### SUPPLIED MATERIAL ###

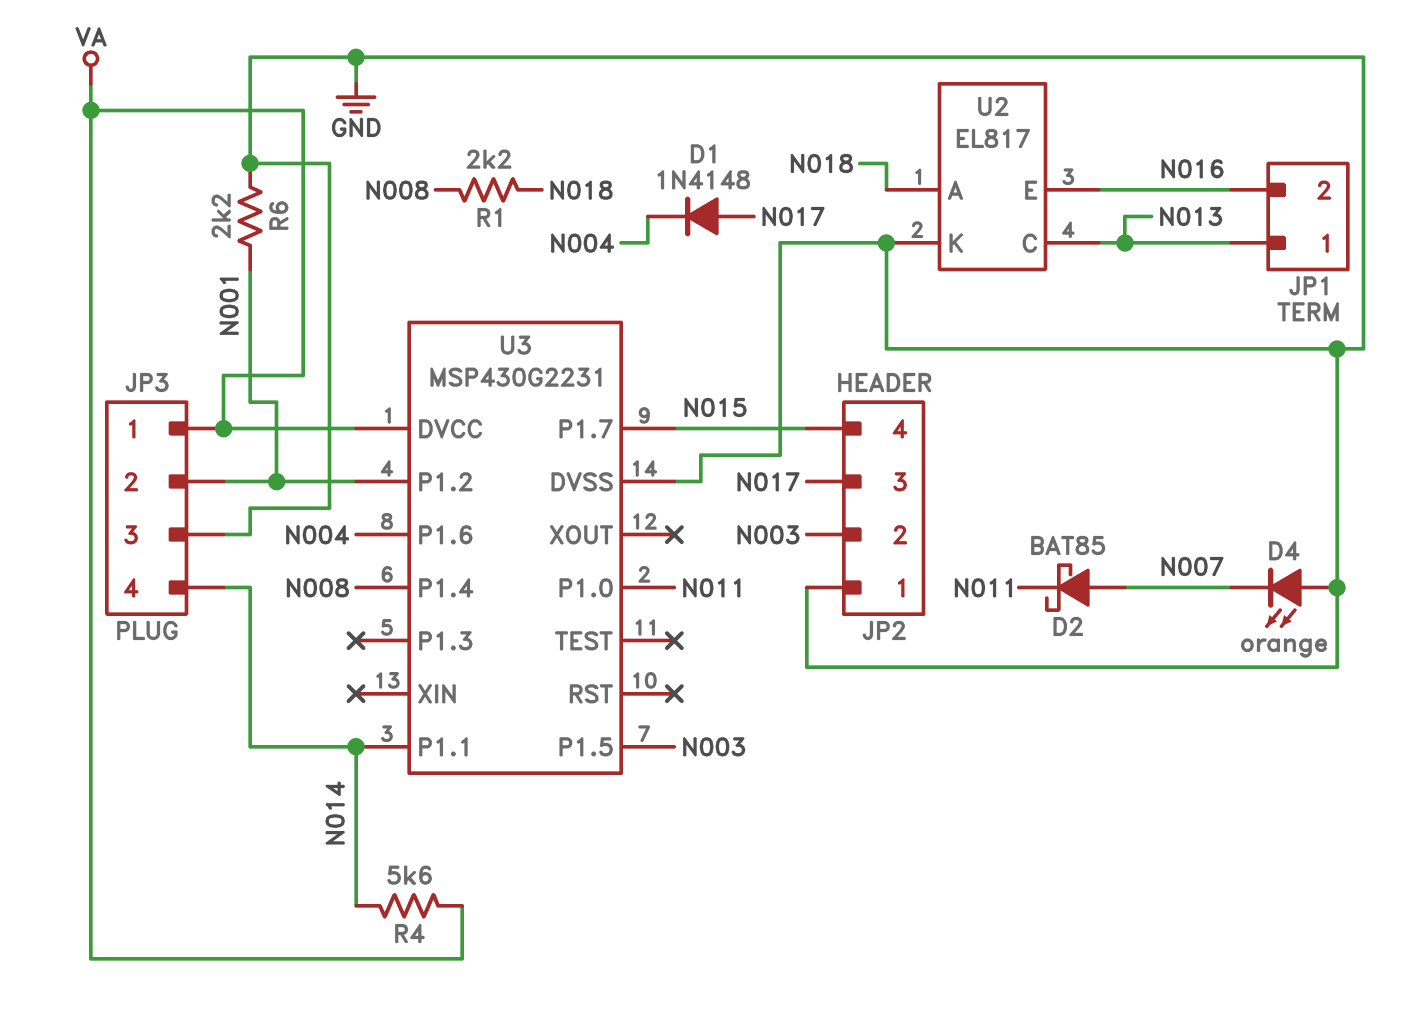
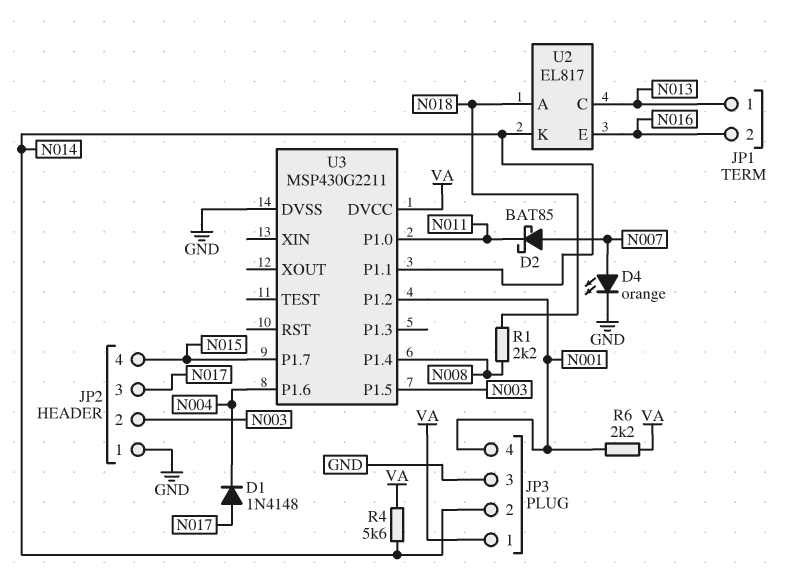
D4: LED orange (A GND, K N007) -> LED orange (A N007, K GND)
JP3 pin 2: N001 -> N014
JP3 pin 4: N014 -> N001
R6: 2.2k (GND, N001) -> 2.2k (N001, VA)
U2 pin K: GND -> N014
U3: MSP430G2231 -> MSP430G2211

###

> [INSTRUCTIONS TO FOLLOW]:
From the first line to the last, repeat the data above exactly and leave the pictures out.

> [RESPONSE TO THIS TASK]:
D4: LED orange (A GND, K N007) -> LED orange (A N007, K GND)
JP3 pin 2: N001 -> N014
JP3 pin 4: N014 -> N001
R6: 2.2k (GND, N001) -> 2.2k (N001, VA)
U2 pin K: GND -> N014
U3: MSP430G2231 -> MSP430G2211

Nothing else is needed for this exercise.